§ ACTIVITY
With the pictures set aside, return the lines below exactly, beginning at the first and ending at the line containing "camera: 60 degrees right, 10 degrees up".

§ RECORD EXTRACTS
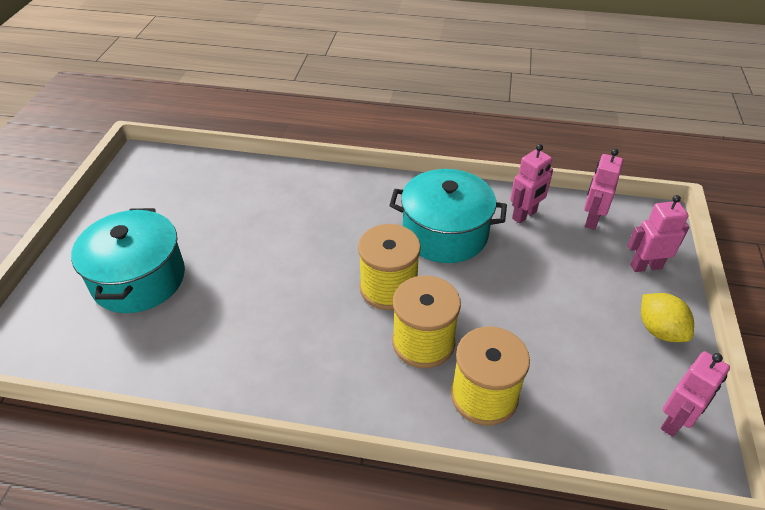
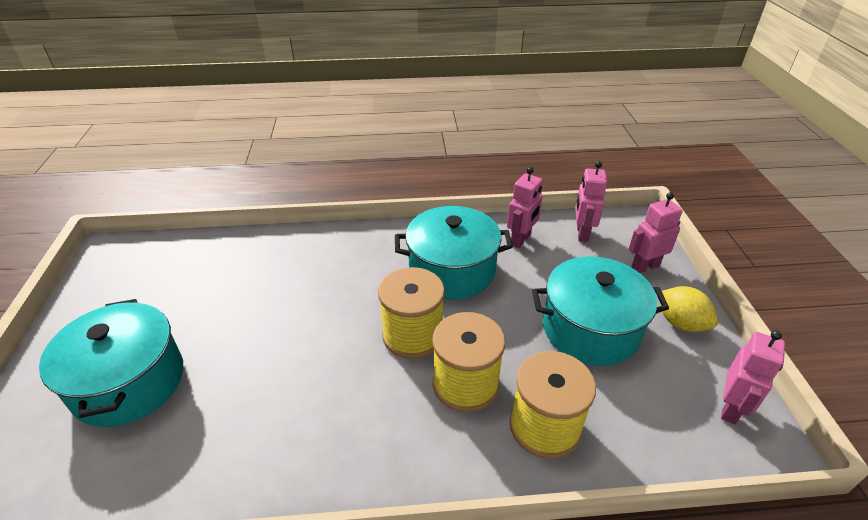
camera: 15 degrees left, 5 degrees down
(562, 317) = (590, 329): none -> turquoise pot

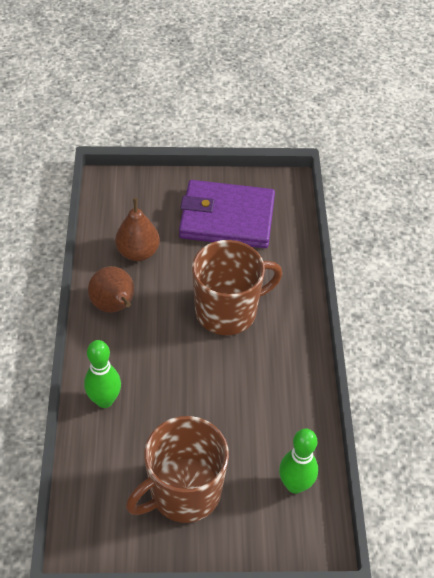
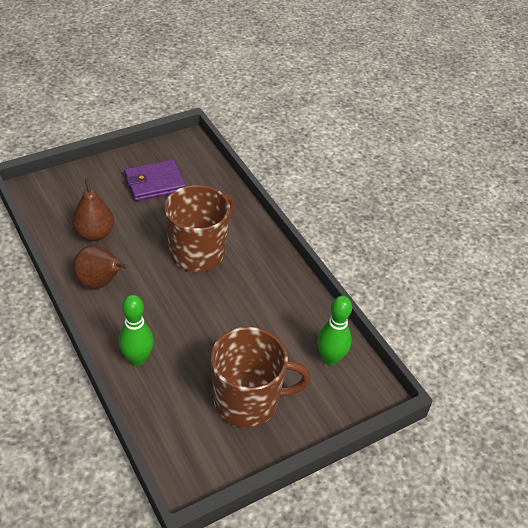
camera: 30 degrees left, 5 degrees down
(184, 492) = (248, 401): brown mug -> brown mug turned 120 degrees counterclockwise
(227, 218) = (155, 183): purple wallet -> purple wallet, size x0.66

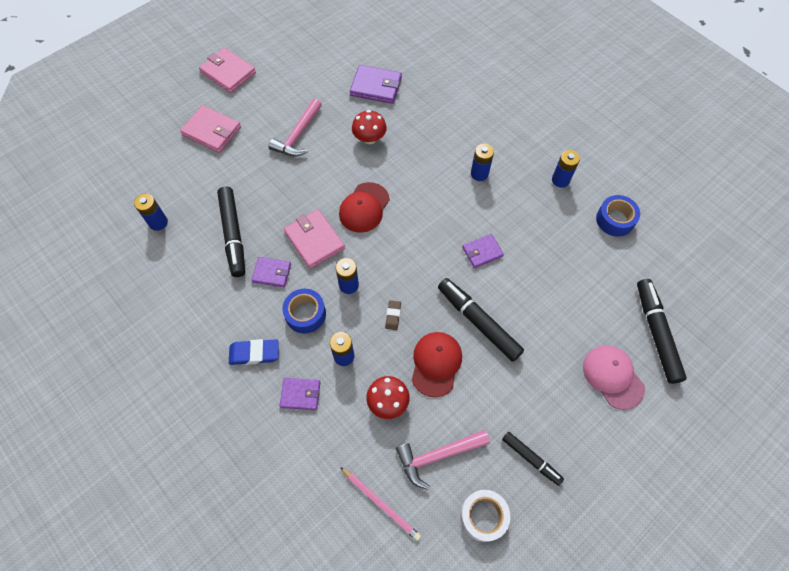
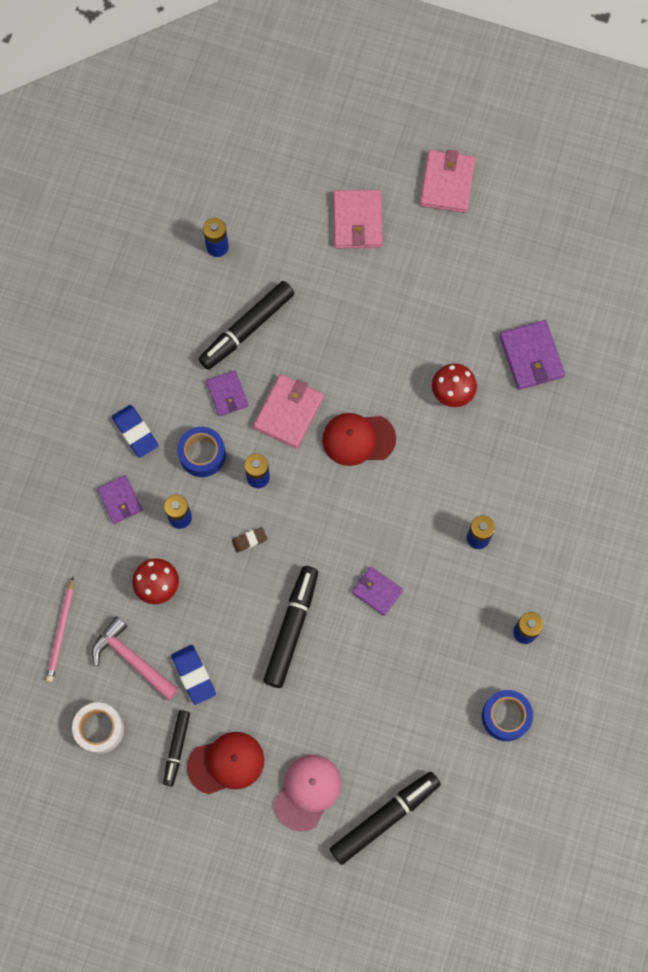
camera: 60 degrees right, 10 degrees up
(298, 135) = (409, 314): pink hammer -> none
(436, 364) = (222, 610): red cap -> red cap (226, 763)
(477, 413) = (194, 675): none -> blue eraser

§ FINISHED TASK
camera: 15 degrees left, 5 degrees down
(562, 317) = (590, 329): none -> turquoise pot

camera: 30 degrees left, 5 degrees down
(184, 492) = (248, 401): brown mug -> brown mug turned 120 degrees counterclockwise
(227, 218) = (155, 183): purple wallet -> purple wallet, size x0.66

camera: 60 degrees right, 10 degrees up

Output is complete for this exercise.